# [Job]
Find every line of the listing that contains the string "Clarinette" and copy each of those lines. Case counts.

Dataset items:
* Begin *

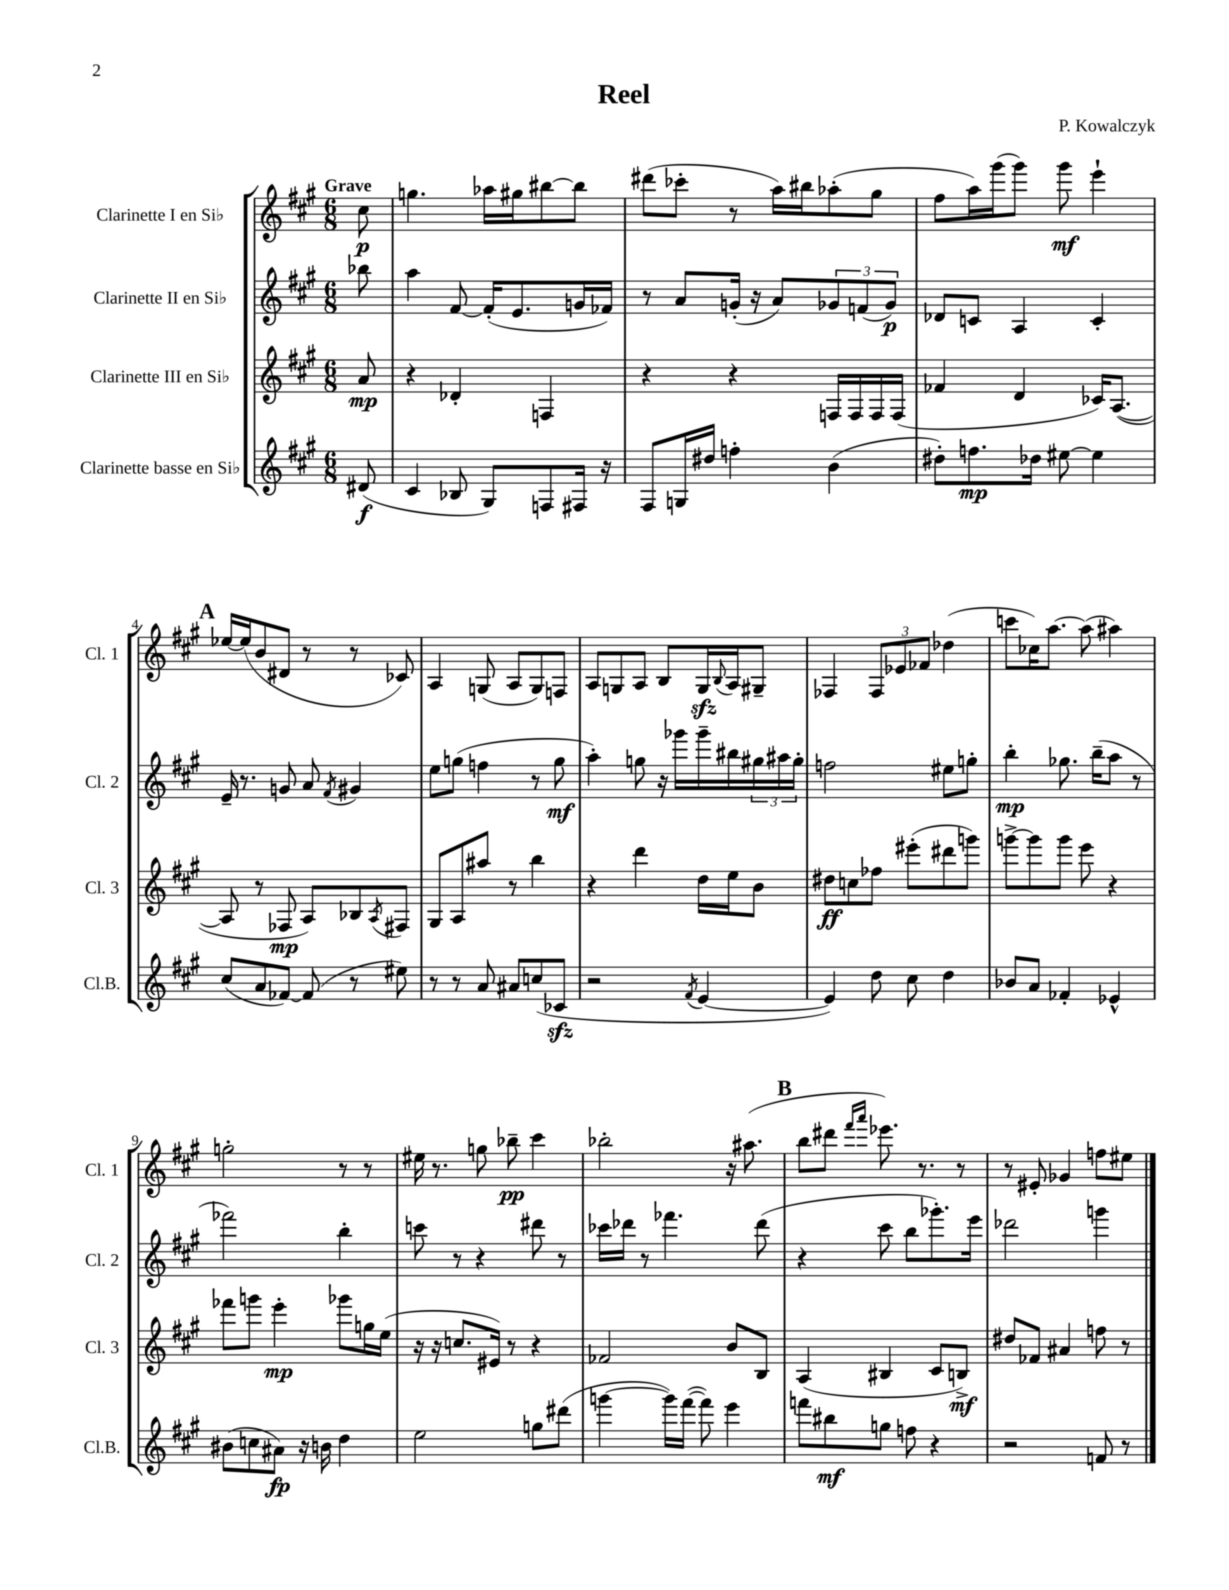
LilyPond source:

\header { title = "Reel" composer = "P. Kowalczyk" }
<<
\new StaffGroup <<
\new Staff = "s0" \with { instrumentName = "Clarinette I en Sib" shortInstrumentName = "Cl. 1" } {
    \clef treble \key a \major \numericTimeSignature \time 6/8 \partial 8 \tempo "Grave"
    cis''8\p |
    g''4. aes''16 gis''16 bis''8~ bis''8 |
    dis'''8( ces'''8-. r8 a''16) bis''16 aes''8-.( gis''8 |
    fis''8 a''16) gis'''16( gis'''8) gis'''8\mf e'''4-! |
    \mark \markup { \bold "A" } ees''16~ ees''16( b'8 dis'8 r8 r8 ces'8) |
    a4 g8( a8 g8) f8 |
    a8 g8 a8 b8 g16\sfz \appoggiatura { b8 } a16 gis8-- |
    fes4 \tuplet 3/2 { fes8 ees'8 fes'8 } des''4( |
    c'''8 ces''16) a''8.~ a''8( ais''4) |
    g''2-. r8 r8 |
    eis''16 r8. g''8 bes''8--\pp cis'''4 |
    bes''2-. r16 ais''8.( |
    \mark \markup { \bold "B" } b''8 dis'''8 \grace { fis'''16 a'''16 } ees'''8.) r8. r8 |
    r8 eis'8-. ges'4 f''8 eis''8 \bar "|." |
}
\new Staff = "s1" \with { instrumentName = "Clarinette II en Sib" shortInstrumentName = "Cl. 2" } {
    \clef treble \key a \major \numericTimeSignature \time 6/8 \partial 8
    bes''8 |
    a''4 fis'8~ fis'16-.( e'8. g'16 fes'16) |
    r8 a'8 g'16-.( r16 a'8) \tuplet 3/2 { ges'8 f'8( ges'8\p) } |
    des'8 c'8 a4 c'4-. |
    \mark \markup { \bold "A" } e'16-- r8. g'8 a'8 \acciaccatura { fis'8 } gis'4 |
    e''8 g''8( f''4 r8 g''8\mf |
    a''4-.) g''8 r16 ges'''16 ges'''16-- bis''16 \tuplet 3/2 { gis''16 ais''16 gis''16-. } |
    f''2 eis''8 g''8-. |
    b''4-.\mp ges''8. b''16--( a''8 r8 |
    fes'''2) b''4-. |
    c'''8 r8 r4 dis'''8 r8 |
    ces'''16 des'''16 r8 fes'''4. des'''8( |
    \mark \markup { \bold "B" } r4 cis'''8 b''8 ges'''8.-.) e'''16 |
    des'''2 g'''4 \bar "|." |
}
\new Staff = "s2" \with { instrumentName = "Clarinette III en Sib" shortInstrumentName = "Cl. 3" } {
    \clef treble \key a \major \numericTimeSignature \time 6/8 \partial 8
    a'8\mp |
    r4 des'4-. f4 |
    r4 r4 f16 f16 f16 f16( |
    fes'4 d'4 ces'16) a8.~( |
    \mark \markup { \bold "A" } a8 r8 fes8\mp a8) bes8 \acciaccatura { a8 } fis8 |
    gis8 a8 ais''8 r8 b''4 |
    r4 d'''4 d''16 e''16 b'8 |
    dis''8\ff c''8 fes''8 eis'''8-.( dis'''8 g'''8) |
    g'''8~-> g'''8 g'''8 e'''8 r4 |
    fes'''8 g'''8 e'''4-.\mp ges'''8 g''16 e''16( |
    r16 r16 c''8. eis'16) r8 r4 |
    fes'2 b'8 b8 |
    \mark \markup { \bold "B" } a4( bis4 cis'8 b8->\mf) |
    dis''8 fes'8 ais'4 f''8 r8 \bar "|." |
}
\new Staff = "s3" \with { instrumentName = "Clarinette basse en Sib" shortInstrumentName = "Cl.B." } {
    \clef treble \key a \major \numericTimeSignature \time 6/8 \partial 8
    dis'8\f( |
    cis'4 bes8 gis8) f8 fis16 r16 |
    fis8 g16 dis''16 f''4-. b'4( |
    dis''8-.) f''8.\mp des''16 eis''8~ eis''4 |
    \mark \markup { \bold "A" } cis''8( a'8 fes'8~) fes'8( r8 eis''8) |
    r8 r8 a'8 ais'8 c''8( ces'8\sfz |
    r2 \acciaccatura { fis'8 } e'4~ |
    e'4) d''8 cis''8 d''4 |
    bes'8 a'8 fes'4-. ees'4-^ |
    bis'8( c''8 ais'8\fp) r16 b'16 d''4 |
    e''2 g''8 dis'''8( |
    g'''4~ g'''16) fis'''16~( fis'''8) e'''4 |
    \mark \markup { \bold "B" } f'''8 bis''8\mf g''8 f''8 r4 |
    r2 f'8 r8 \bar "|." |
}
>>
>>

* End *

# [Task solution]
\new Staff = "s0" \with { instrumentName = "Clarinette I en Sib" shortInstrumentName = "Cl. 1" } {
\new Staff = "s1" \with { instrumentName = "Clarinette II en Sib" shortInstrumentName = "Cl. 2" } {
\new Staff = "s2" \with { instrumentName = "Clarinette III en Sib" shortInstrumentName = "Cl. 3" } {
\new Staff = "s3" \with { instrumentName = "Clarinette basse en Sib" shortInstrumentName = "Cl.B." } {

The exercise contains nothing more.